§ Work to complete:
Go through the records below and show every line with the string "grey".

[Object tally data]

"""

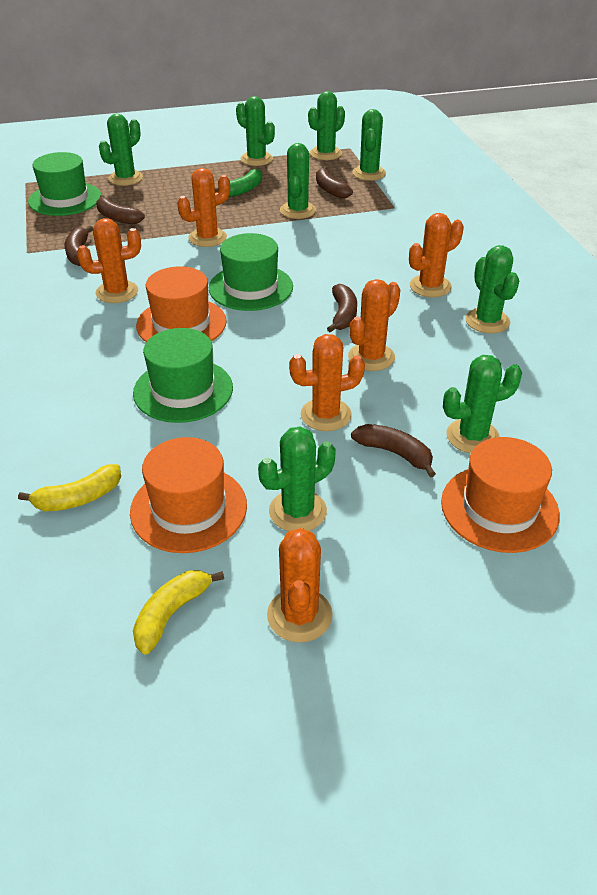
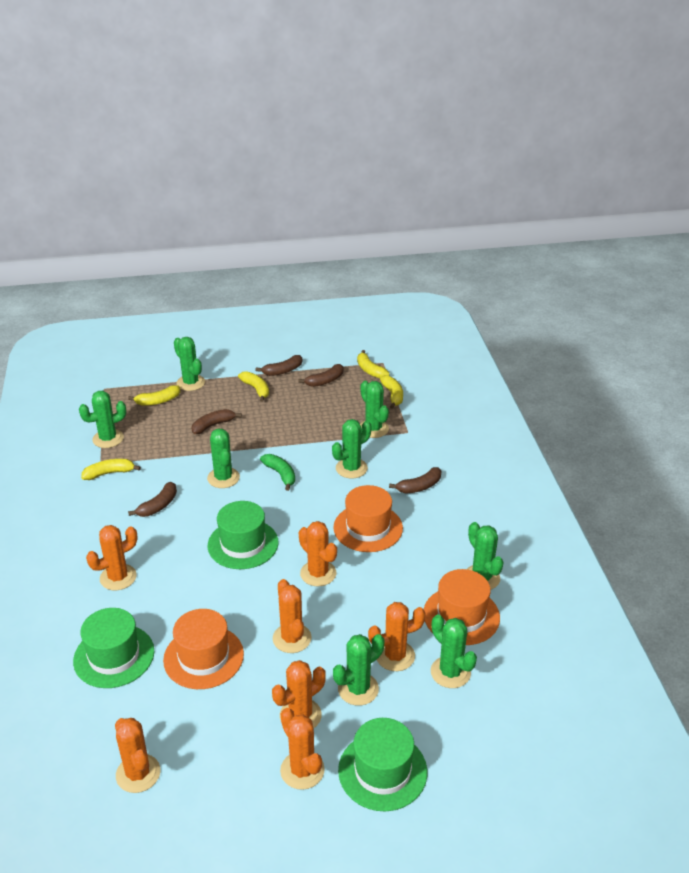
orange cactus: [77,218,141,303] [177,168,230,247] [267,528,333,643] [289,334,365,431] [348,279,400,371] [409,213,464,297] = 6 -> [86,525,138,591] [115,718,160,793] [272,660,326,728] [273,579,312,653] [280,708,325,790] [299,521,337,586] [368,602,426,671] = 7
yellow banana: [18,464,121,511] [133,570,224,655] = 2 -> [81,459,141,480] [128,385,180,406] [238,371,269,402] [357,350,390,378] [380,375,403,409] = 5

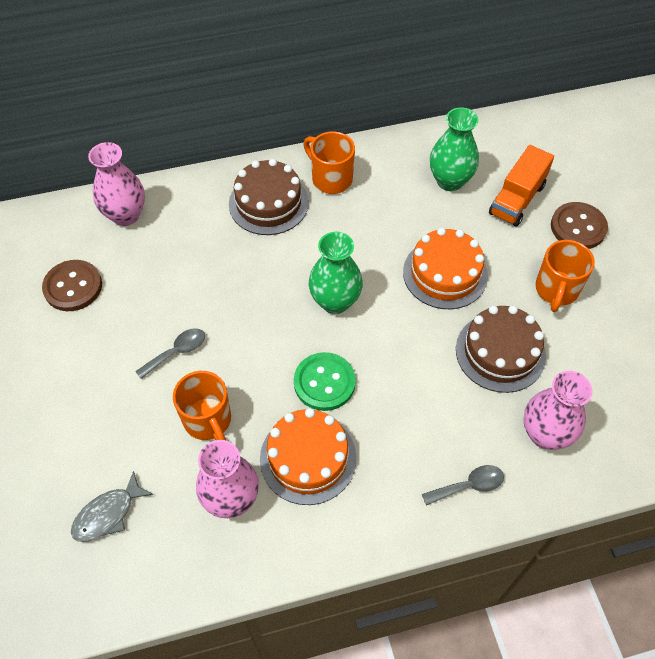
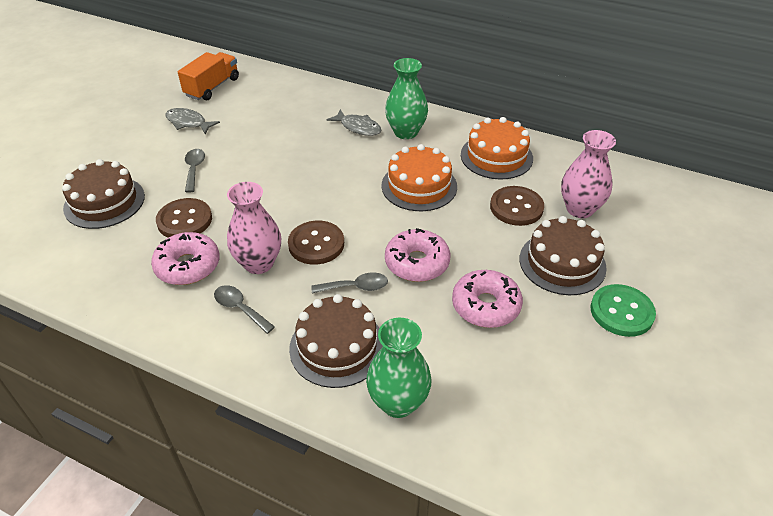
brown button: [42,260,102,311] [551,202,608,249] = 2 -> [156,198,212,238] [288,221,344,265] [490,186,544,226] = 3
brown cake: [229,159,309,235] [456,305,546,393] = 2 -> [62,159,145,229] [289,294,383,388] [520,216,607,295] = 3
grey fish: [71,471,153,542] = 1 -> [166,108,220,134] [326,109,381,136] = 2
grey spoon: [135,328,205,379] [422,465,504,505] = 2 -> [185,149,205,193] [214,285,275,334] [311,273,388,294] = 3
orange mug: [173,371,231,440] [303,131,355,194] [535,240,595,312] = 3 -> none = 0
pink donut: none = 0 -> [151,232,220,285] [385,228,450,282] [452,270,523,328] = 3
pink vase: [88,142,145,226] [196,440,259,518] [523,371,592,450] = 3 -> [227,182,281,274] [561,130,616,218] = 2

"""

§ Solved problem:
grey fish: [71,471,153,542] = 1 -> [166,108,220,134] [326,109,381,136] = 2
grey spoon: [135,328,205,379] [422,465,504,505] = 2 -> [185,149,205,193] [214,285,275,334] [311,273,388,294] = 3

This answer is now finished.